■ Exercise instructions:
Restate word for word every line from the one containing "R5: 39k (3V3, SCL) -> 8.2k (3V3, SCL)" to the last line of the records below.

■ Material for the task:

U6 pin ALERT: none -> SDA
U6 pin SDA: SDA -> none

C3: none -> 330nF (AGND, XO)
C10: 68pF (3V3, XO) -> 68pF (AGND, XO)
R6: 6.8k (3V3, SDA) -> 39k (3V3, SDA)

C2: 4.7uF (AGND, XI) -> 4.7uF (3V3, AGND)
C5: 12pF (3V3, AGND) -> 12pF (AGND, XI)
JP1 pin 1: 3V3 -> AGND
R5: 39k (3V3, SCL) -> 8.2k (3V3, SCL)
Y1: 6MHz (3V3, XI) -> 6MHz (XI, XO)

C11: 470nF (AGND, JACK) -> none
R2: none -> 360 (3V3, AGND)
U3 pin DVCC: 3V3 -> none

■ Task answer:
R5: 39k (3V3, SCL) -> 8.2k (3V3, SCL)
Y1: 6MHz (3V3, XI) -> 6MHz (XI, XO)

C11: 470nF (AGND, JACK) -> none
R2: none -> 360 (3V3, AGND)
U3 pin DVCC: 3V3 -> none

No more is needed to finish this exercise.